Problem to work on:
Set down all of the data that follows word for word, without the images.

Available data:
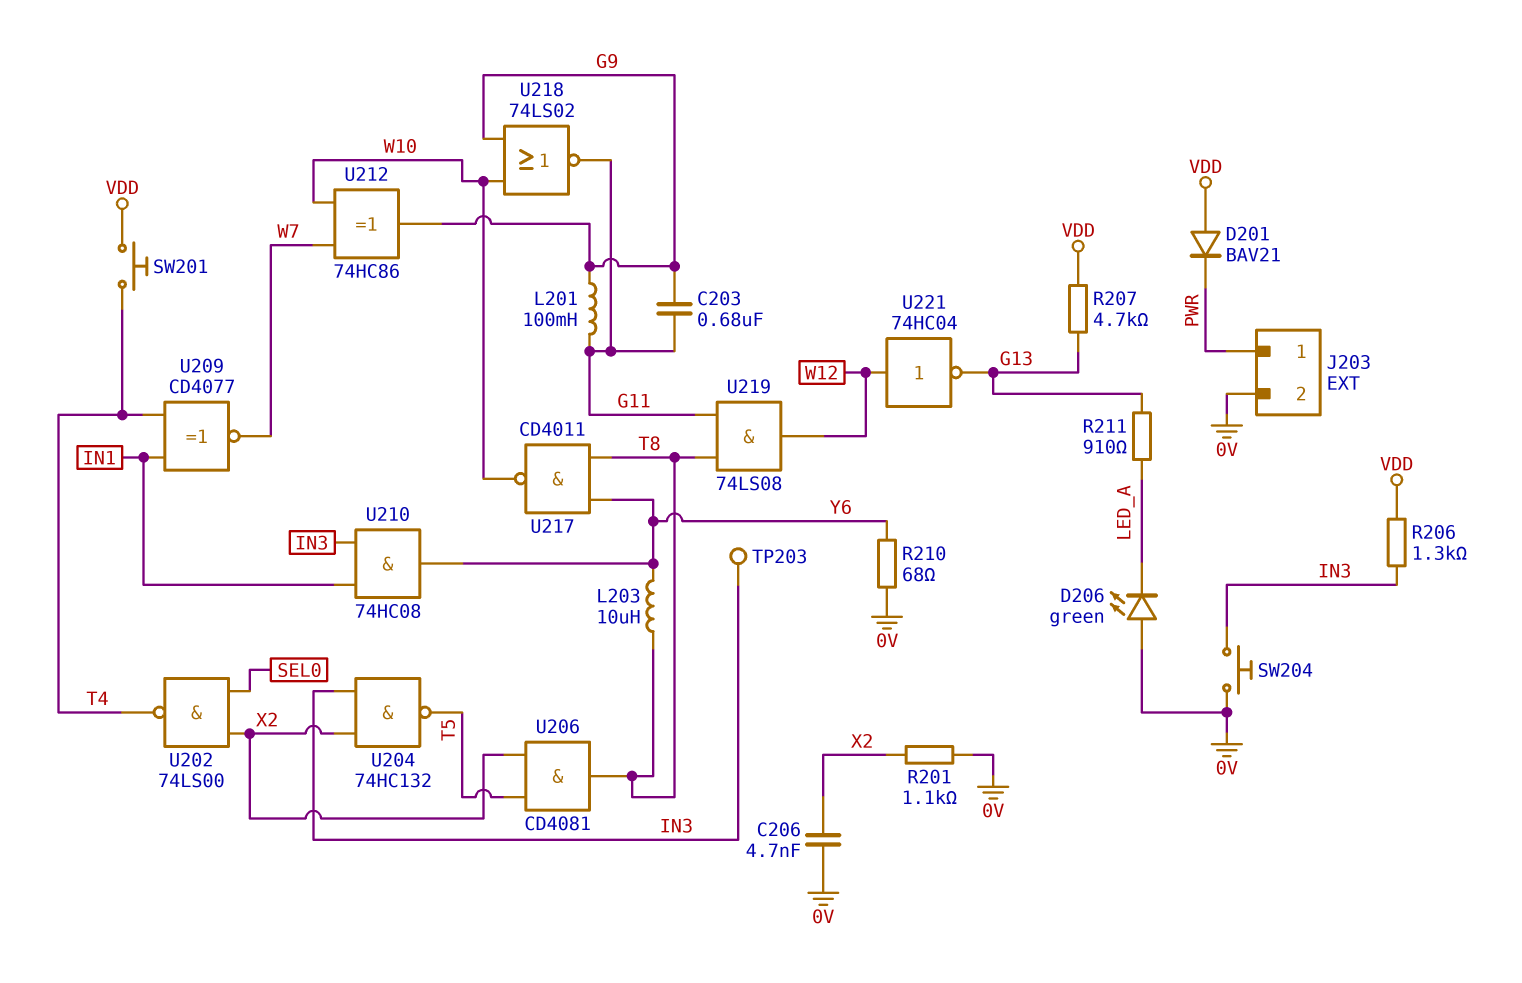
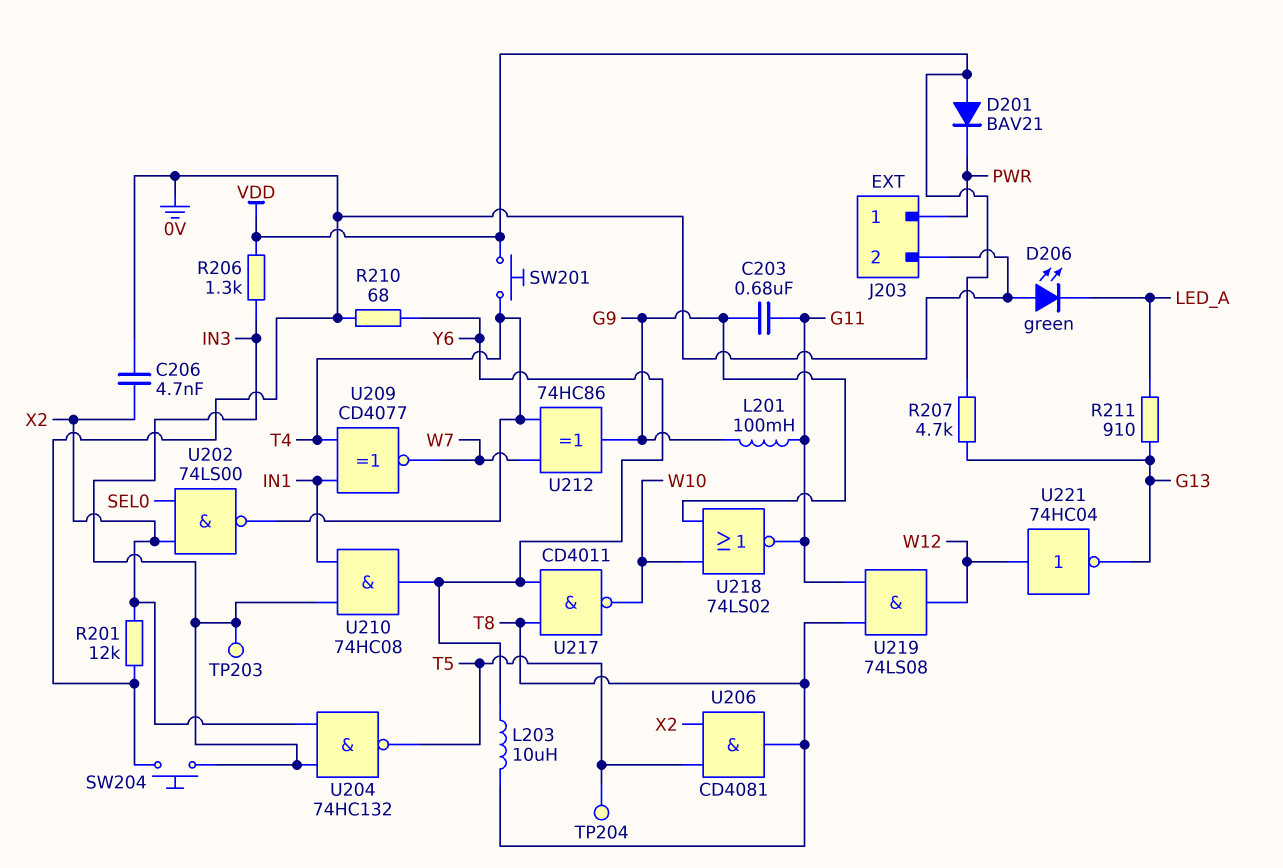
R201: 1.1k (0V, X2) -> 12k (0V, X2)
TP204: none -> test point (T5)
U212: XOR 74HC86 (in W7, in W10, out G9) -> XOR 74HC86 (in T4, in W7, out G9)

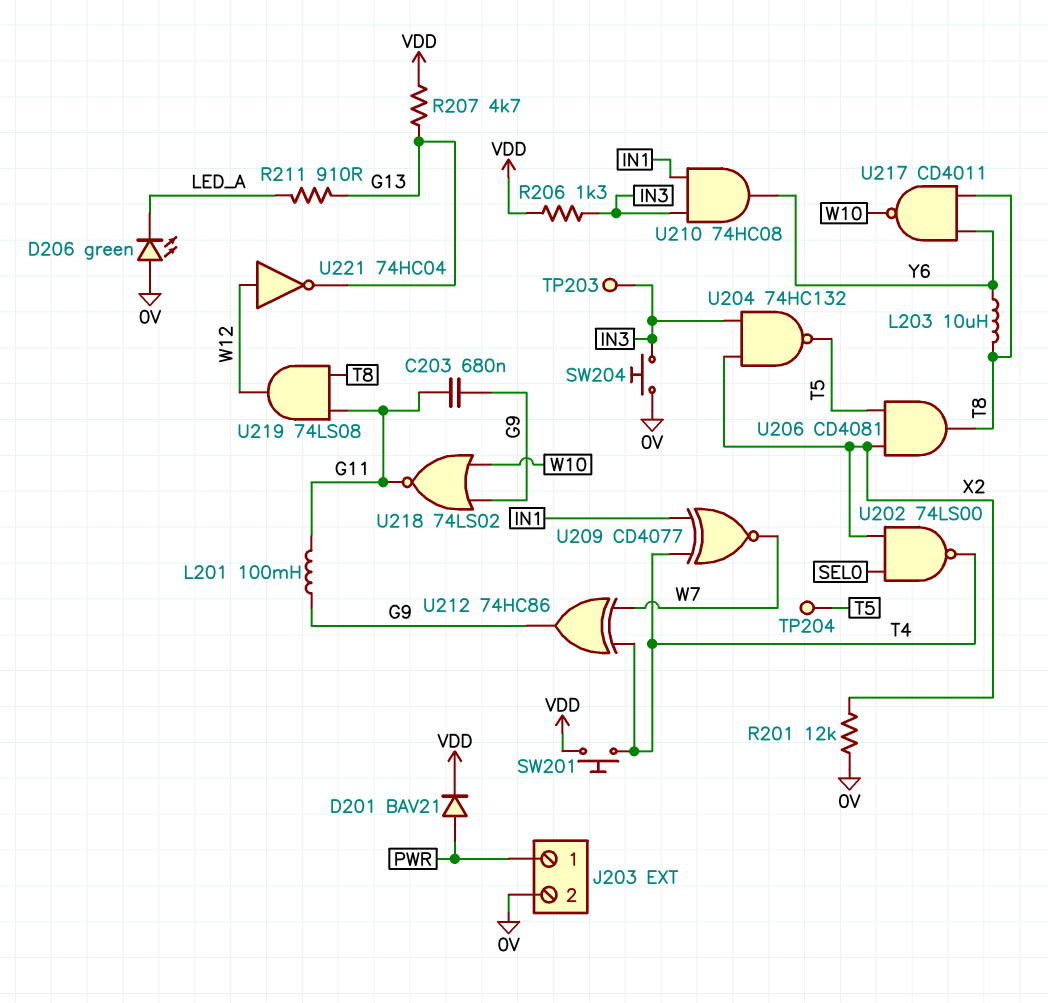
C206: 4.7nF (0V, X2) -> none
D201: diode BAV21 (A VDD, K PWR) -> diode BAV21 (A PWR, K VDD)
R210: 68 (0V, Y6) -> none

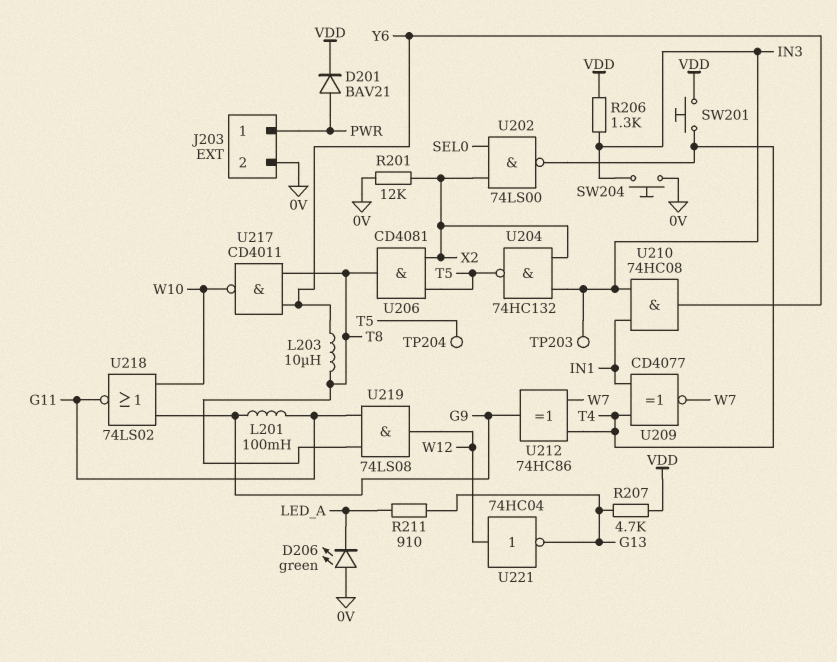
C203: 680nF (G9, G11) -> none

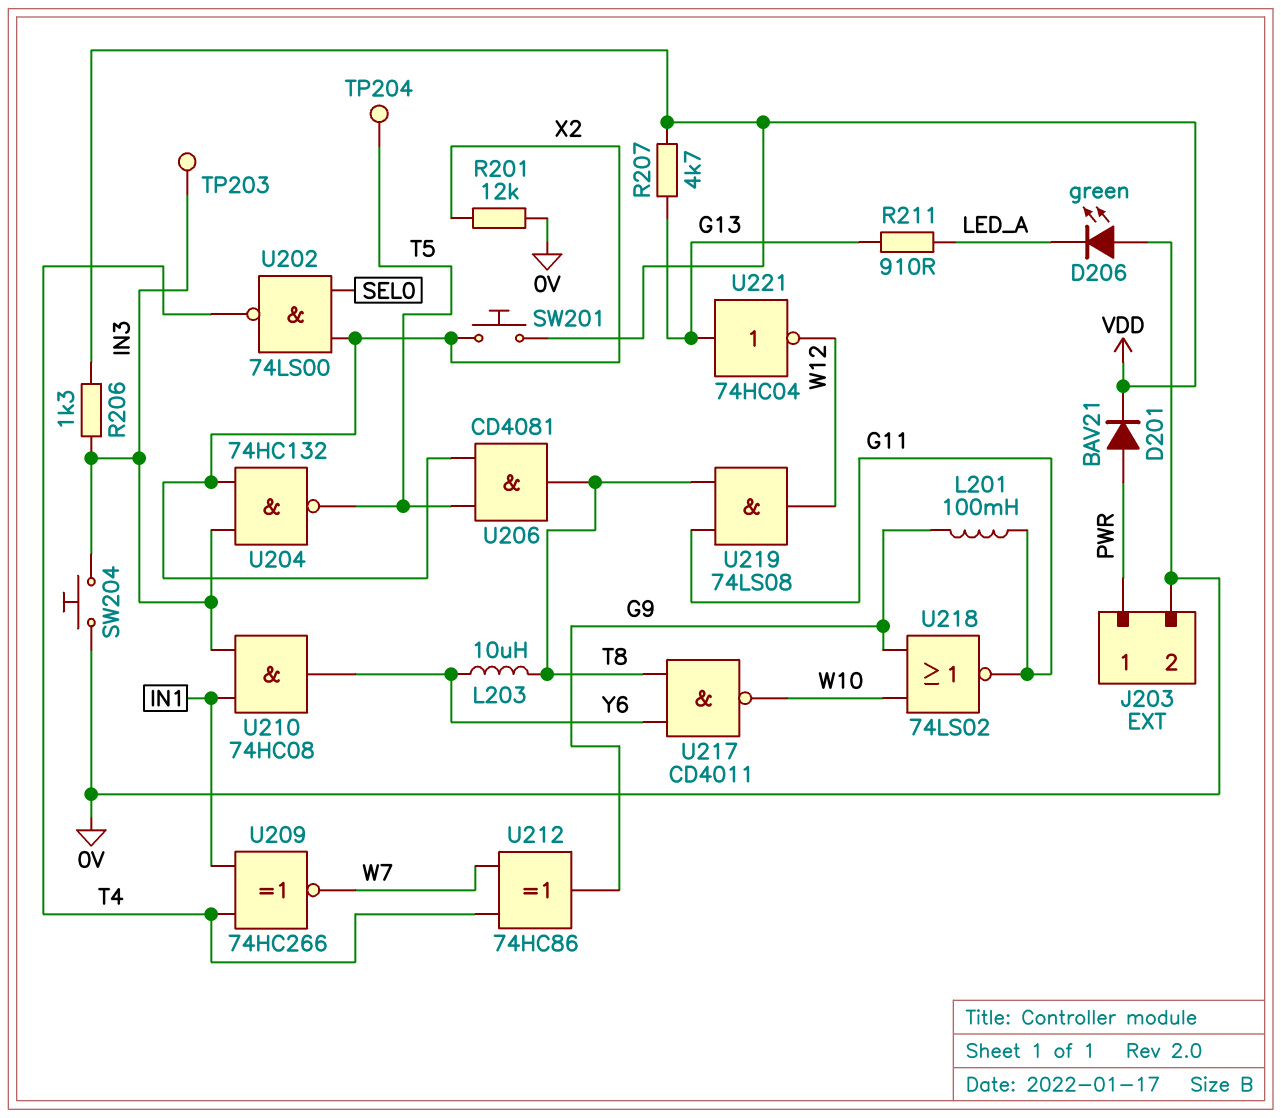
SW201: button (T4, VDD) -> button (VDD, X2)
U209: XNOR CD4077 (in IN1, in T4, out W7) -> XNOR 74HC266 (in IN1, in T4, out W7)
U221: NOT 74HC04 (in W12, out G13) -> NOT 74HC04 (in G13, out W12)

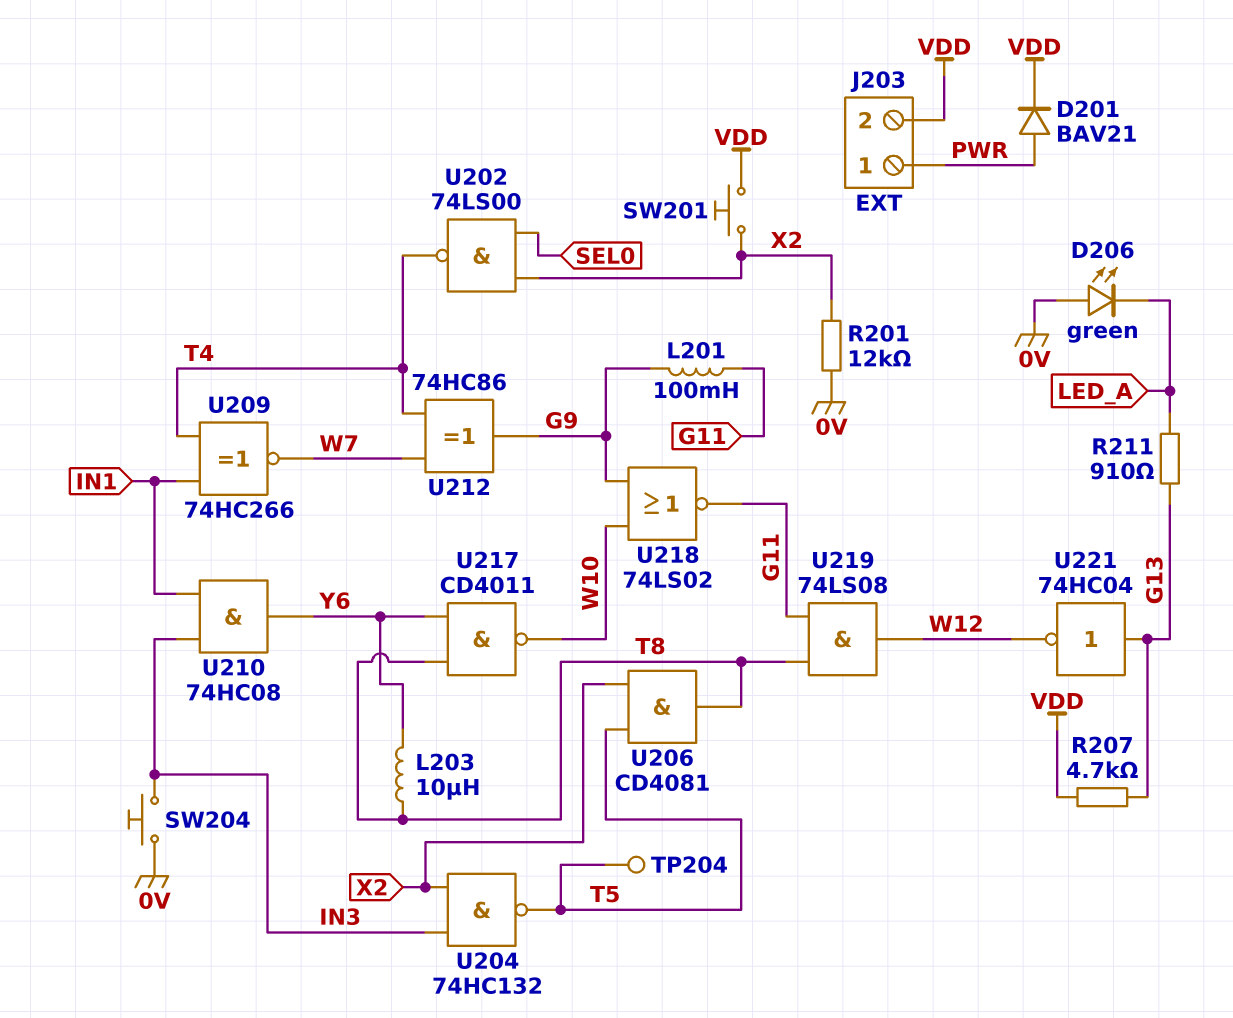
J203 pin 2: 0V -> VDD
R206: 1.3k (IN3, VDD) -> none
TP203: test point (IN3) -> none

The completed task:
R201: 1.1k (0V, X2) -> 12k (0V, X2)
TP204: none -> test point (T5)
U212: XOR 74HC86 (in W7, in W10, out G9) -> XOR 74HC86 (in T4, in W7, out G9)

C206: 4.7nF (0V, X2) -> none
D201: diode BAV21 (A VDD, K PWR) -> diode BAV21 (A PWR, K VDD)
R210: 68 (0V, Y6) -> none

C203: 680nF (G9, G11) -> none

SW201: button (T4, VDD) -> button (VDD, X2)
U209: XNOR CD4077 (in IN1, in T4, out W7) -> XNOR 74HC266 (in IN1, in T4, out W7)
U221: NOT 74HC04 (in W12, out G13) -> NOT 74HC04 (in G13, out W12)

J203 pin 2: 0V -> VDD
R206: 1.3k (IN3, VDD) -> none
TP203: test point (IN3) -> none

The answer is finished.